(Work instruction): Below are some records; copy each line in them that contains "pear".

(Task data):
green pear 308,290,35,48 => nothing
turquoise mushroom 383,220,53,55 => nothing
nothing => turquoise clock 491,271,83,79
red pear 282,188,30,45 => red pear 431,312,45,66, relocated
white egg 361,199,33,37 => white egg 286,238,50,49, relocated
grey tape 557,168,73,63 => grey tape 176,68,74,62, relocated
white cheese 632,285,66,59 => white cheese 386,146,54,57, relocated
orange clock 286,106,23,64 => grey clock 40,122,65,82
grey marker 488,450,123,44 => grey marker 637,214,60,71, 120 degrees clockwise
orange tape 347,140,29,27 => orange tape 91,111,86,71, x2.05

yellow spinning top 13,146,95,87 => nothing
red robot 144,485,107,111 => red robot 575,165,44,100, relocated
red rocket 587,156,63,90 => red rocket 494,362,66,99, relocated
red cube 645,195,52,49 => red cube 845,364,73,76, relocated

* * *

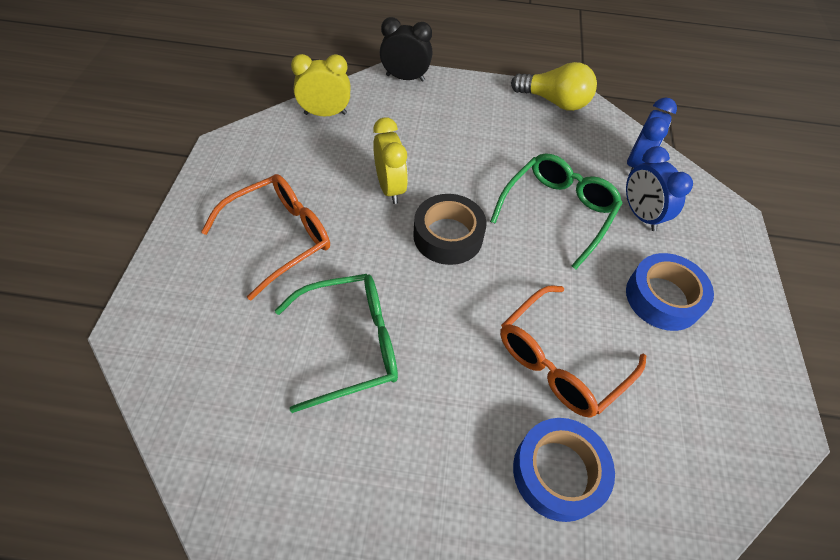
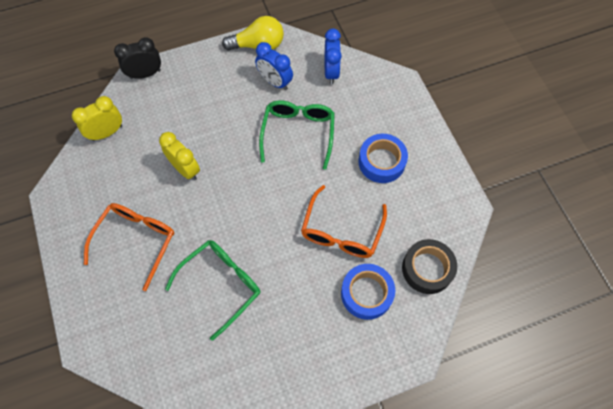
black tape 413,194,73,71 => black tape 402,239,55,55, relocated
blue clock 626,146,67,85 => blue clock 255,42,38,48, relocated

(Answer box):
green pear 308,290,35,48 => nothing
red pear 282,188,30,45 => red pear 431,312,45,66, relocated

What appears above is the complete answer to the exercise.